* MATERIAL FOR THIS TASK
━━━
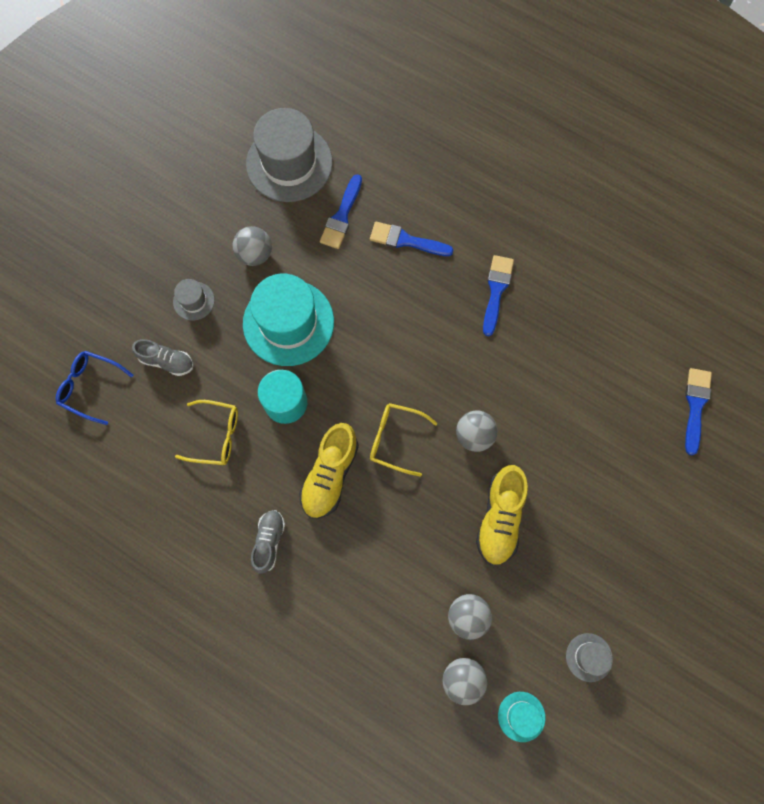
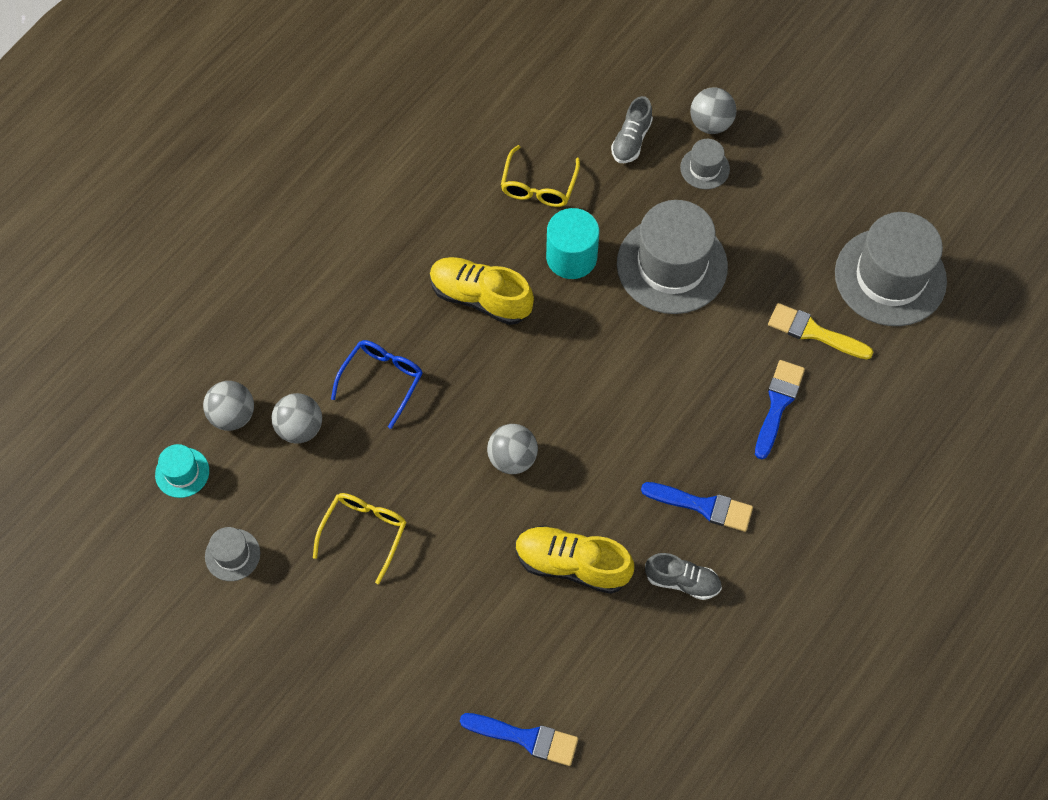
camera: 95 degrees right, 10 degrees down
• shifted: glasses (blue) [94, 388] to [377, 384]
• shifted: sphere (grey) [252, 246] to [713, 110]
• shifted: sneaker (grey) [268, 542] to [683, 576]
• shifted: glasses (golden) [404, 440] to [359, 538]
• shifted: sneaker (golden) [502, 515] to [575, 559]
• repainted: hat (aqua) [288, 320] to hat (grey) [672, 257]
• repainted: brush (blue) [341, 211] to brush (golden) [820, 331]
━━━
Search the data above for lines holding "golden" and copy each of them.

* WRITTEN RESPONSE
• shifted: glasses (golden) [404, 440] to [359, 538]
• shifted: sneaker (golden) [502, 515] to [575, 559]
• repainted: brush (blue) [341, 211] to brush (golden) [820, 331]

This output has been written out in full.